▶ [RECORDS SHOWN]
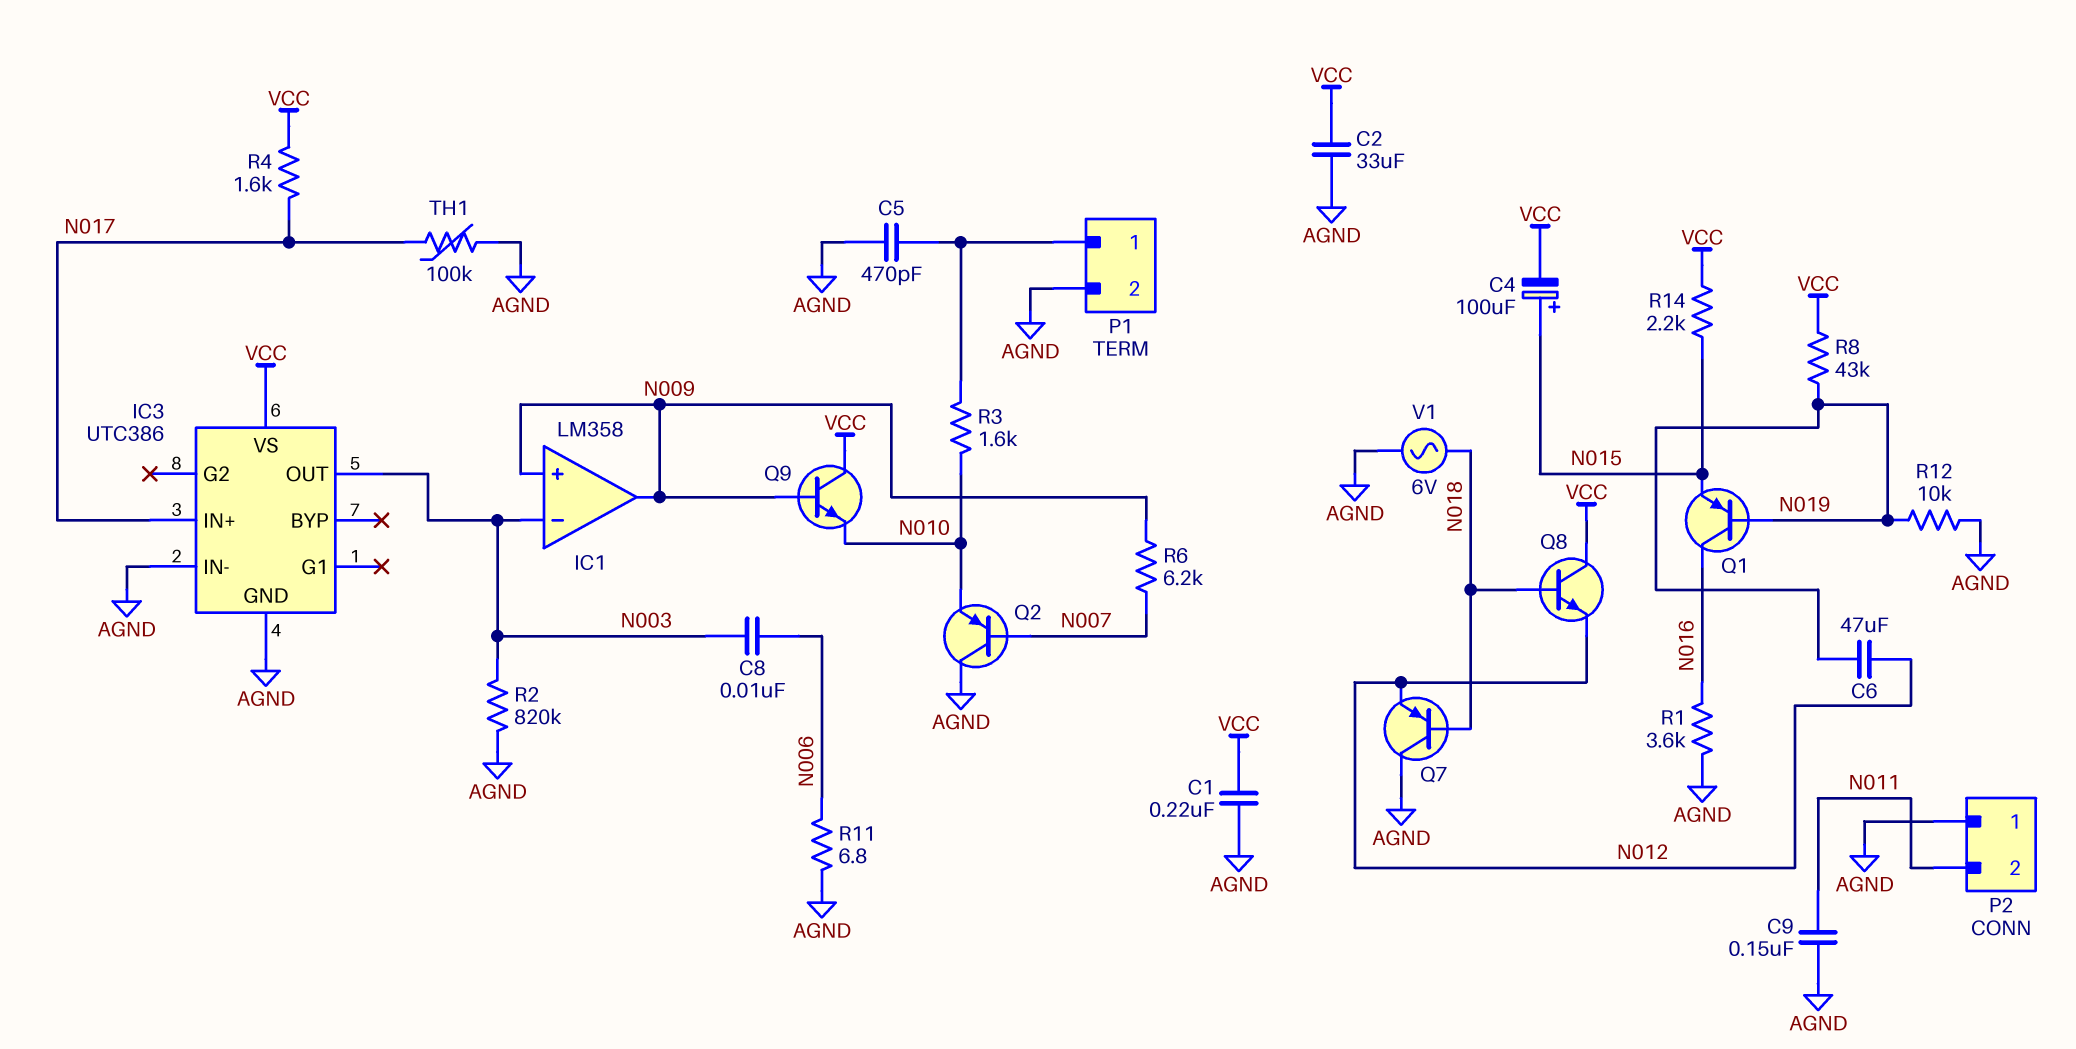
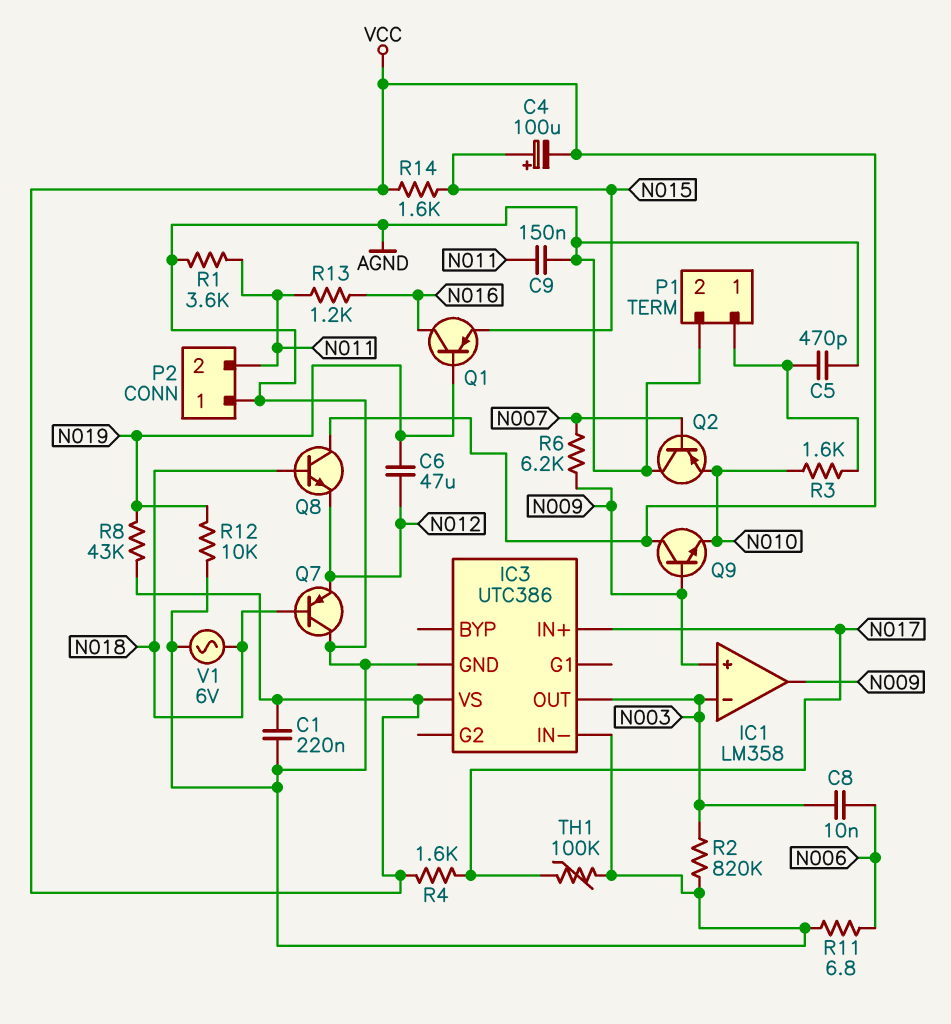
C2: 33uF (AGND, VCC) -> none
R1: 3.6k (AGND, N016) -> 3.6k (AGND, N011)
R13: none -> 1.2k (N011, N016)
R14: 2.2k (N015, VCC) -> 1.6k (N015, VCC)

==

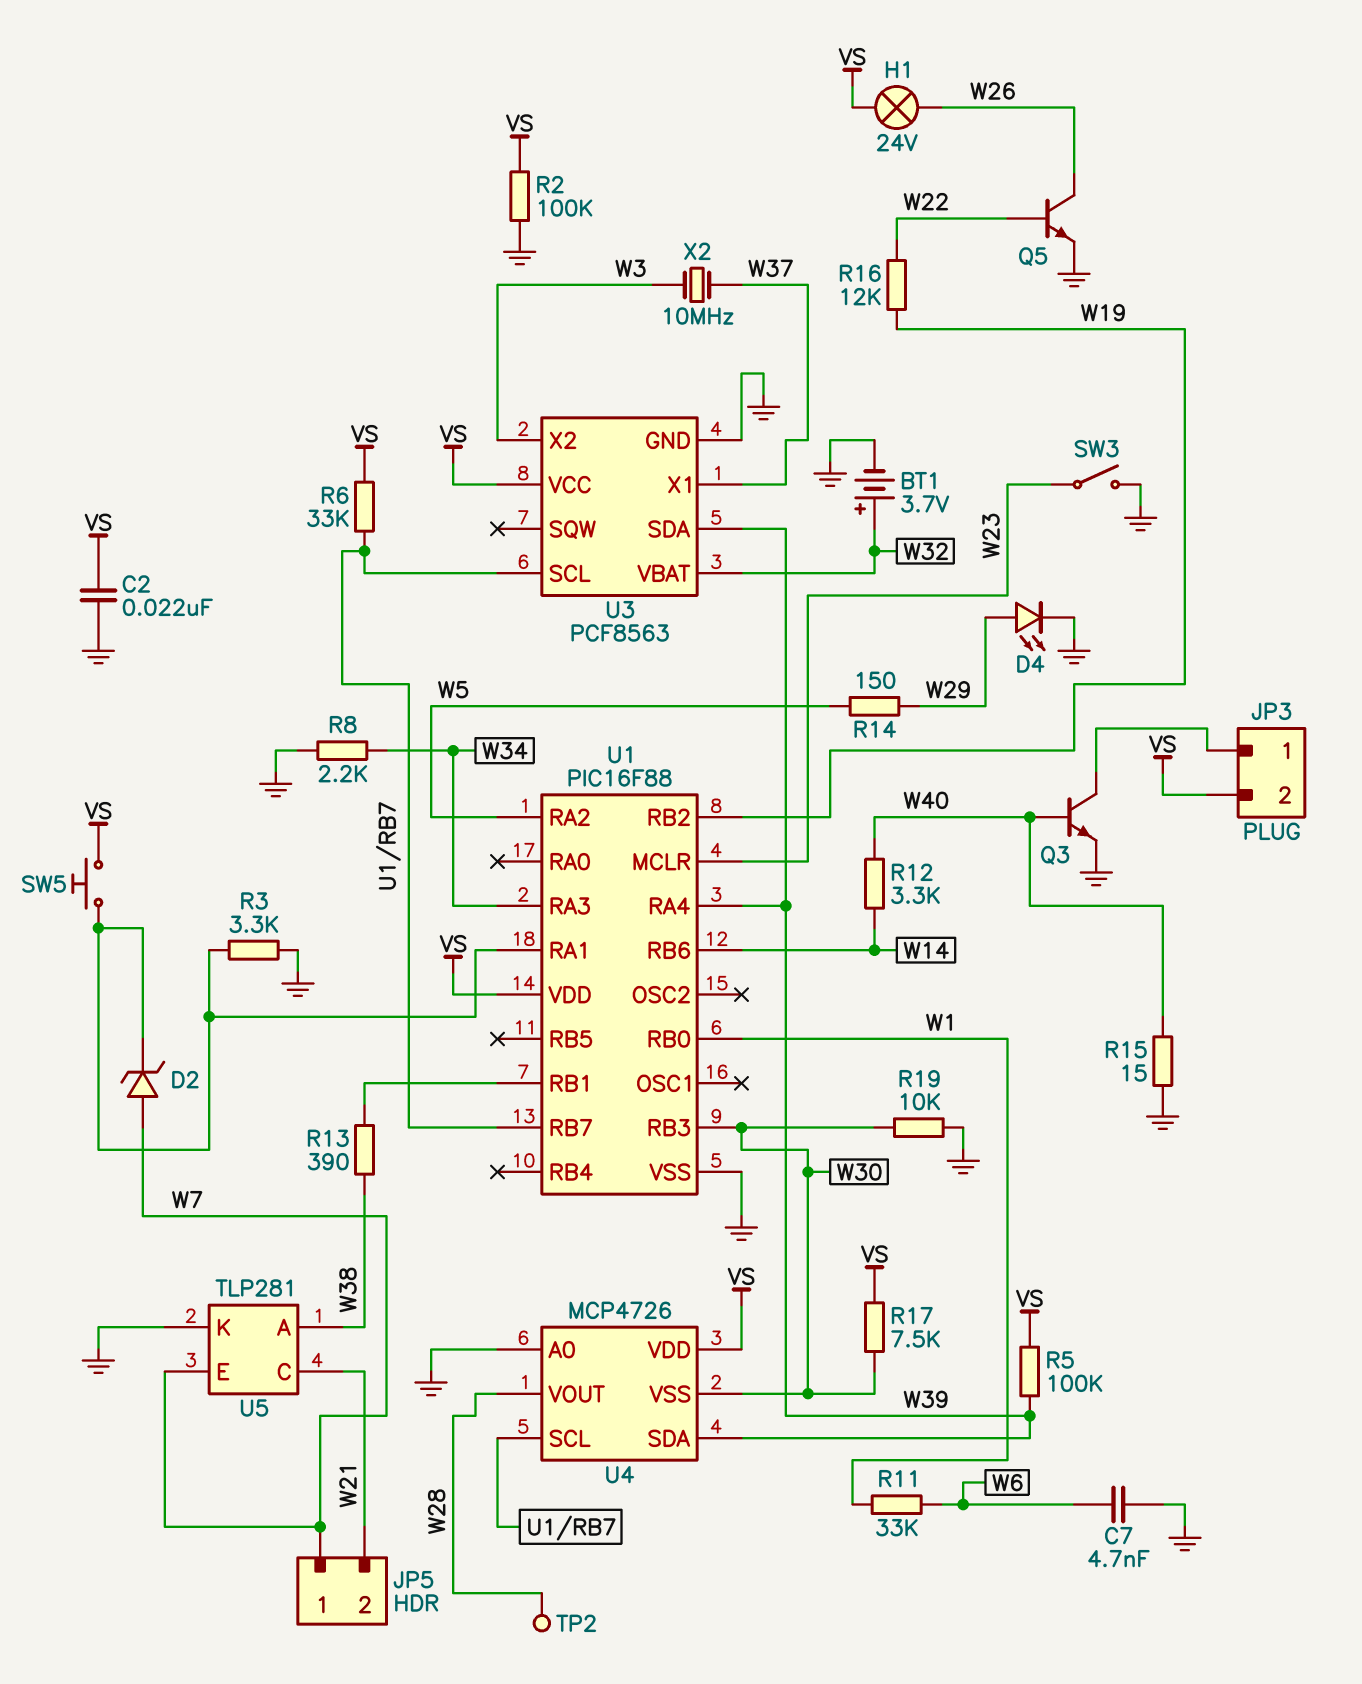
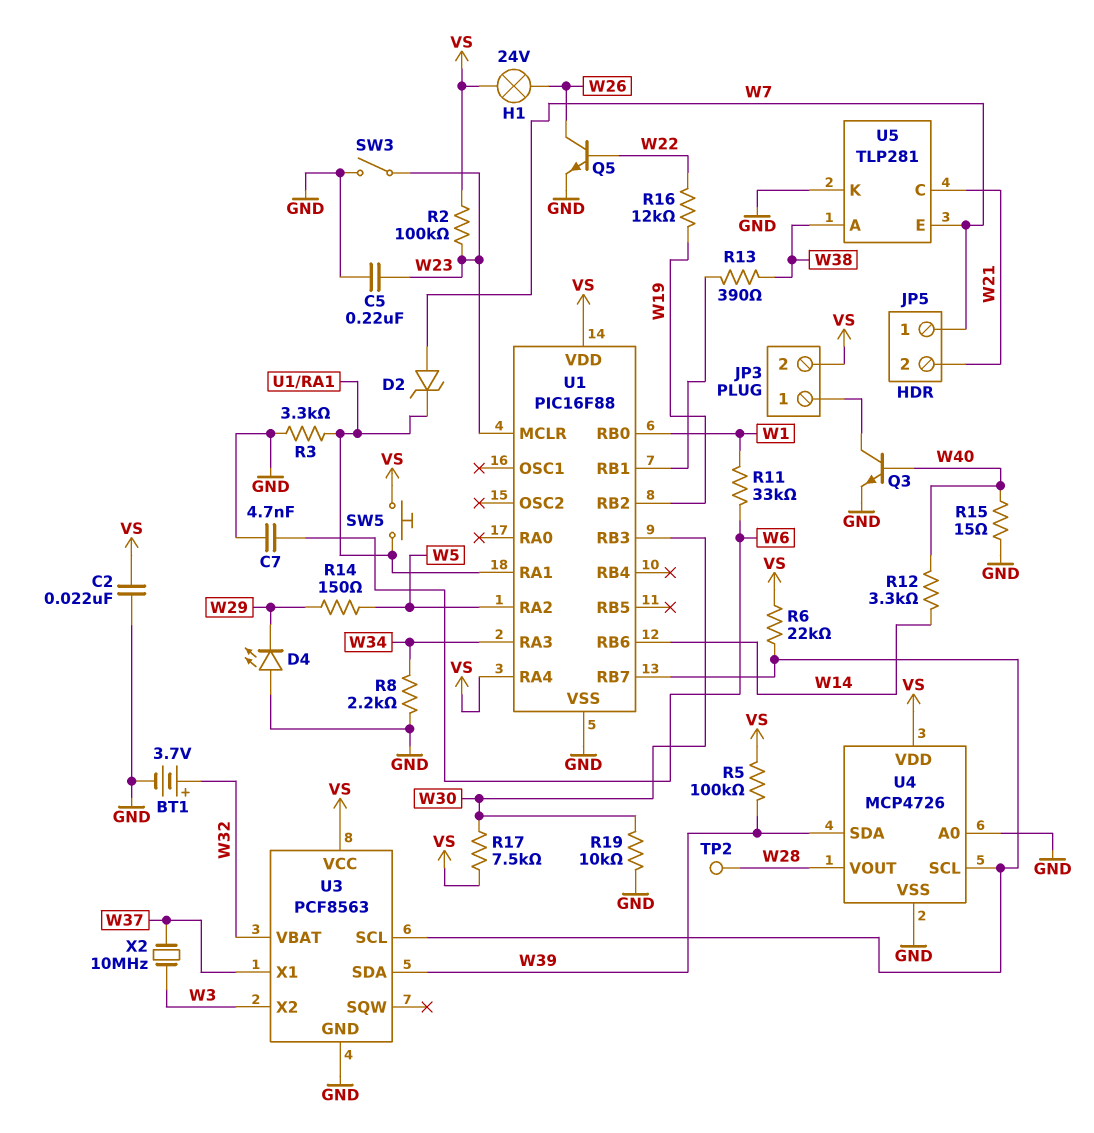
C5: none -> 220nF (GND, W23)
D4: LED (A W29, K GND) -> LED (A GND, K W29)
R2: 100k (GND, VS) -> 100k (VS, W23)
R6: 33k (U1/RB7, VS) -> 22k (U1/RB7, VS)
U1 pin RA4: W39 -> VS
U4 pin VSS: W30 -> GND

▶ [EXERCISE BRIEF]
In the listing above, locate the line containing "C5: none -> 220nF (GND, W23)" and the line containing "U4 pin VSS: W30 -> GND". Transcribe those two lines and everything between them, exactly as written.

▶ [ANSWER FOR THIS EXERCISE]
C5: none -> 220nF (GND, W23)
D4: LED (A W29, K GND) -> LED (A GND, K W29)
R2: 100k (GND, VS) -> 100k (VS, W23)
R6: 33k (U1/RB7, VS) -> 22k (U1/RB7, VS)
U1 pin RA4: W39 -> VS
U4 pin VSS: W30 -> GND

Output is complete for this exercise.